Given data —
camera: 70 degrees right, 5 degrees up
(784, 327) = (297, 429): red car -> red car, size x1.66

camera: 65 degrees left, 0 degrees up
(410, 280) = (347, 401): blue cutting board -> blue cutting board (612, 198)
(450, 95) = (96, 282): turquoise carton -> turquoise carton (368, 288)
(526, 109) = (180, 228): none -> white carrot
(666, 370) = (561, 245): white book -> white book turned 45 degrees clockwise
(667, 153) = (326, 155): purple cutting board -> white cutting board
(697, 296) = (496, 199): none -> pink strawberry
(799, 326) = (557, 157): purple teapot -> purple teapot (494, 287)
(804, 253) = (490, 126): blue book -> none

...

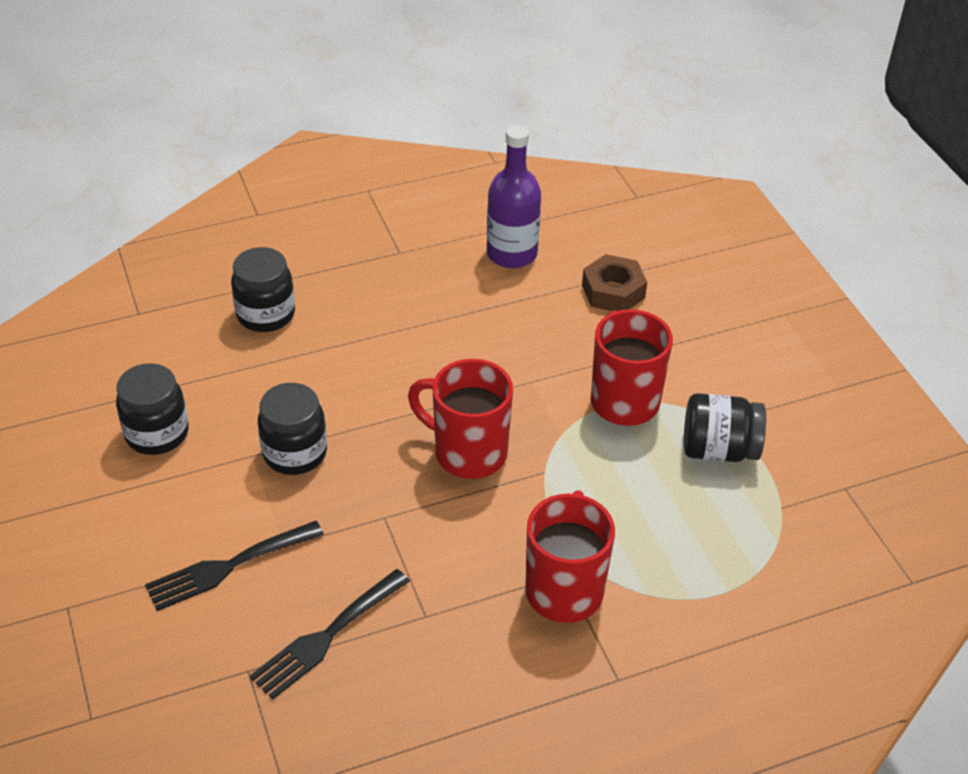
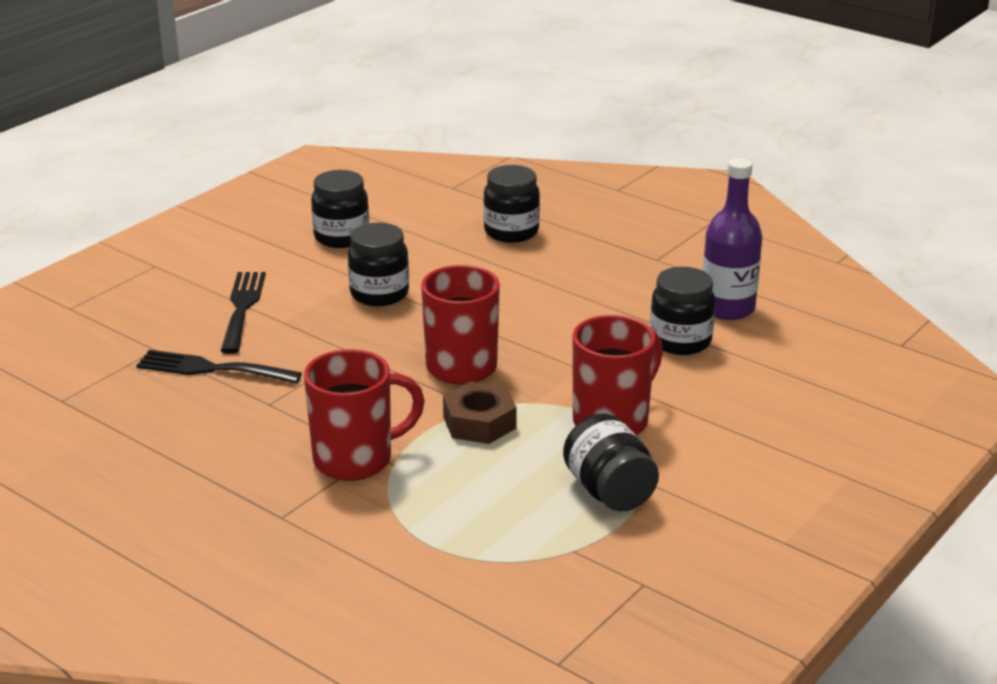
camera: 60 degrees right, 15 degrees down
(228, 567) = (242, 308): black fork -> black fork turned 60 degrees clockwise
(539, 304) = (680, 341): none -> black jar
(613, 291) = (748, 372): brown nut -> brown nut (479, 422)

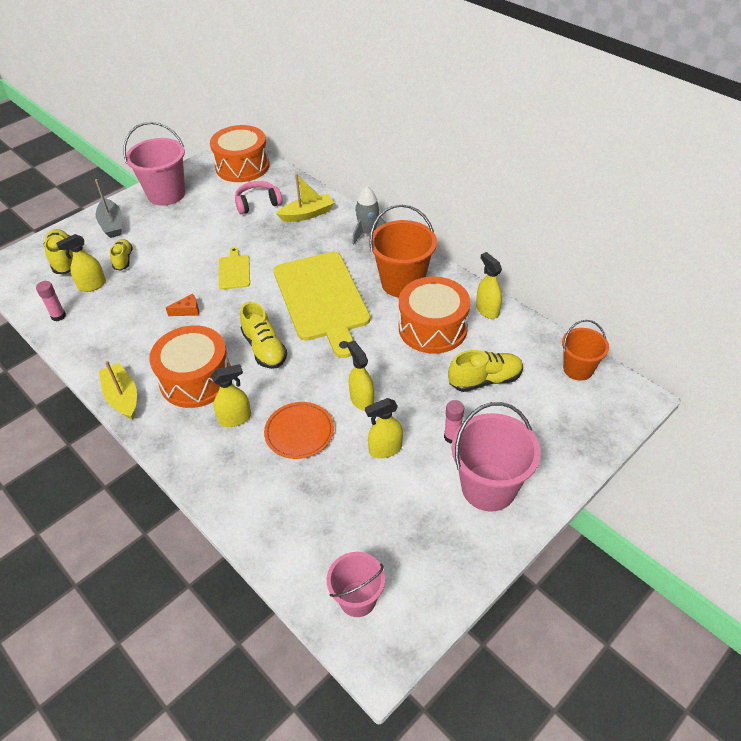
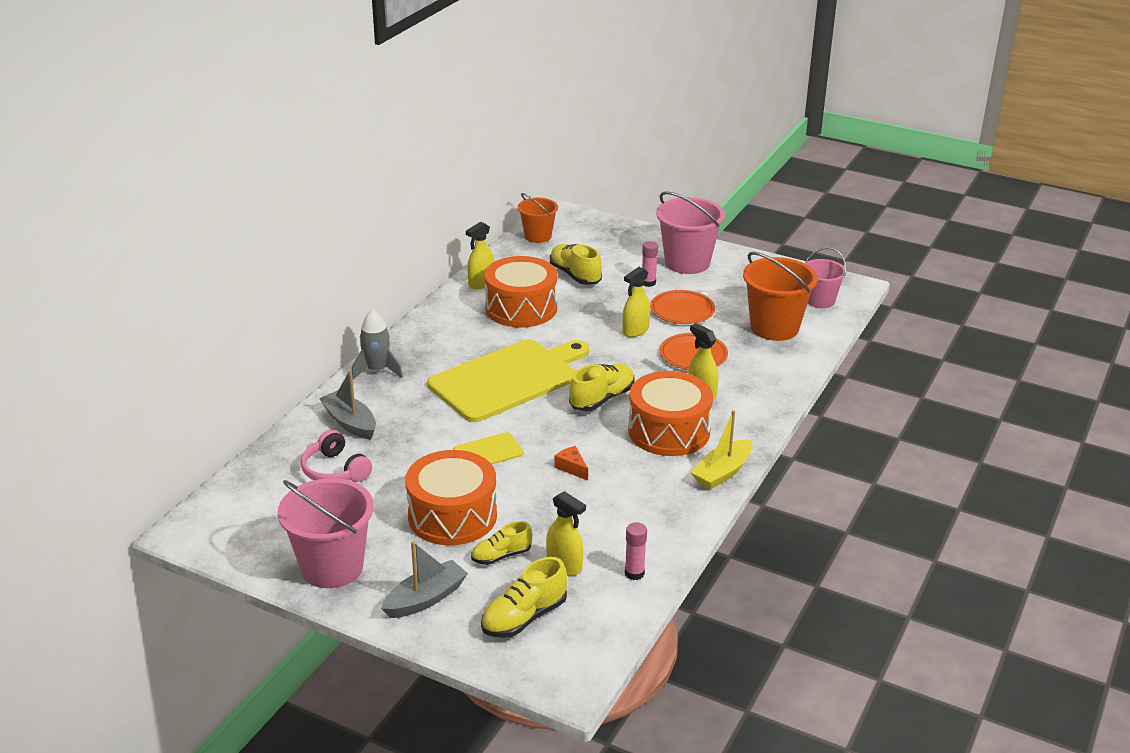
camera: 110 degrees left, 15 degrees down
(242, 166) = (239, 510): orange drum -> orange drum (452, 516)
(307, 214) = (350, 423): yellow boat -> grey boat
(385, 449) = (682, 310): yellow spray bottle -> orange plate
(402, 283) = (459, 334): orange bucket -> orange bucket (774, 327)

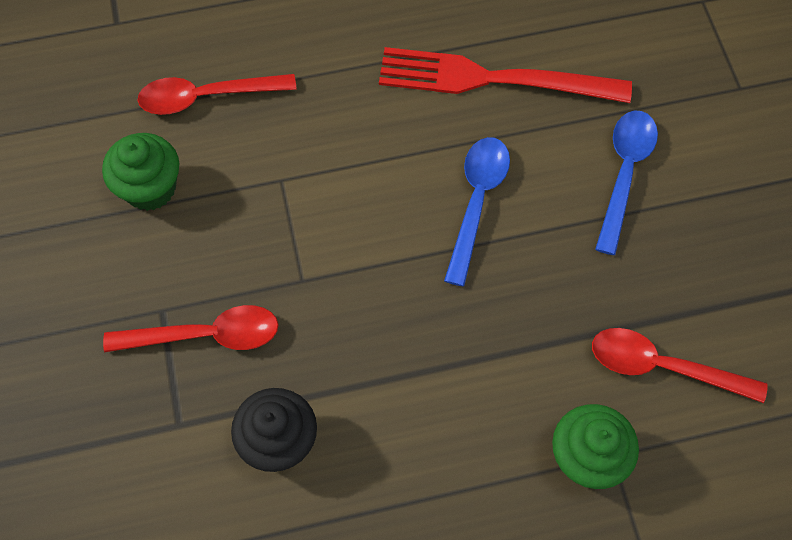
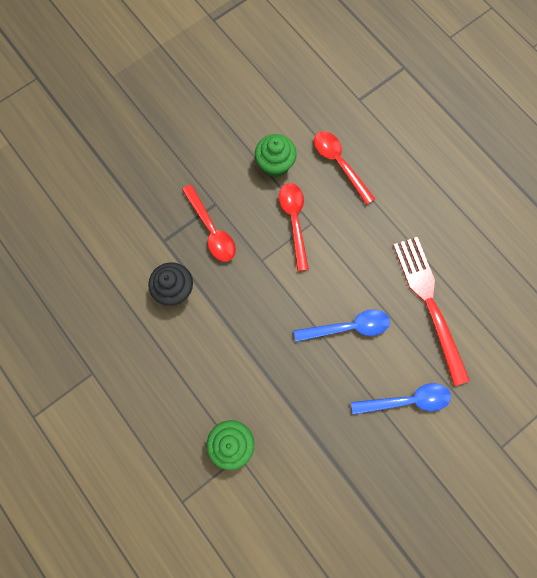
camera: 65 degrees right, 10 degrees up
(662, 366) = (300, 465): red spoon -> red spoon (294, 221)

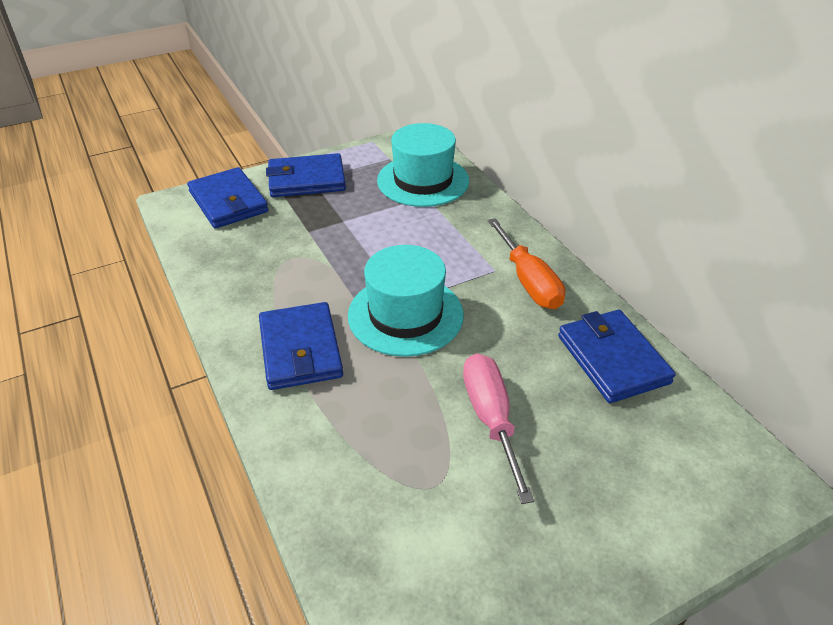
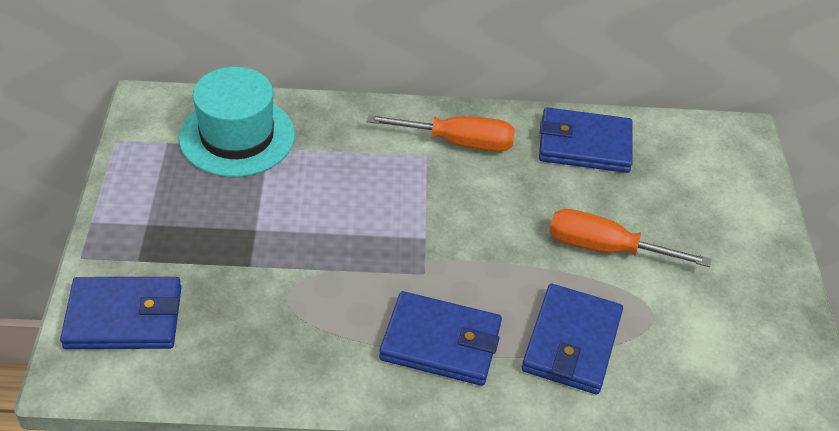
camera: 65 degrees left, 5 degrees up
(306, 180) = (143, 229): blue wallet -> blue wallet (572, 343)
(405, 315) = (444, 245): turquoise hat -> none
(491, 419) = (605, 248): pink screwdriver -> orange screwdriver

Task —
Scan the listing above and work out how many lines contain the string "purple"; reply with only that number.

Answer below —
2